_Work task_
The lines to reproduce run from the one containing "ash-grey aeroplane [287,159,341,187]" to the end of the listing. Reproduce them exactly, both ends included, and nothing else.

_Collected data_
----------------

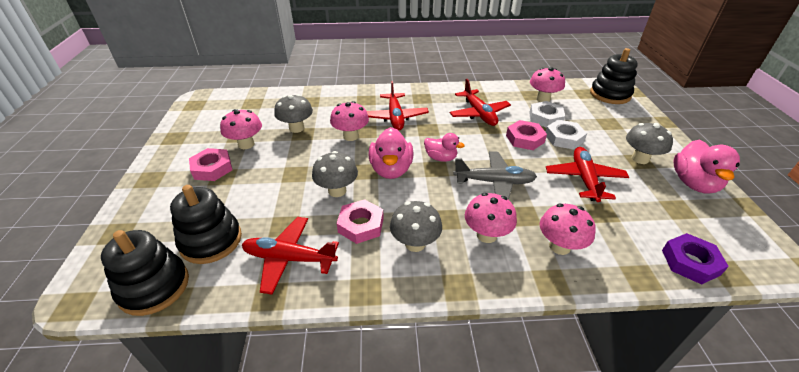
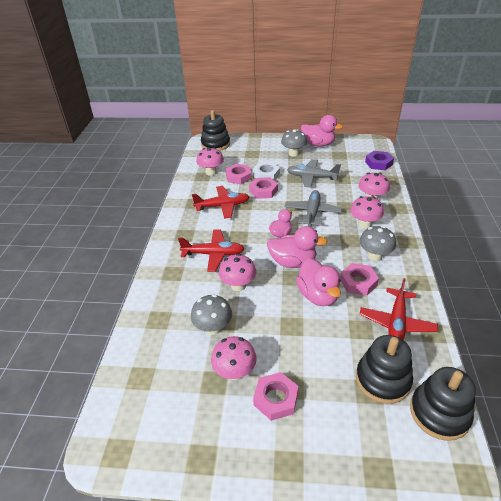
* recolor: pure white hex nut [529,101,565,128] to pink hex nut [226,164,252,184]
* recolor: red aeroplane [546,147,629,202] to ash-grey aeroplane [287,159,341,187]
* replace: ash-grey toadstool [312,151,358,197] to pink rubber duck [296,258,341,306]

----------------

_Task solution_
* recolor: red aeroplane [546,147,629,202] to ash-grey aeroplane [287,159,341,187]
* replace: ash-grey toadstool [312,151,358,197] to pink rubber duck [296,258,341,306]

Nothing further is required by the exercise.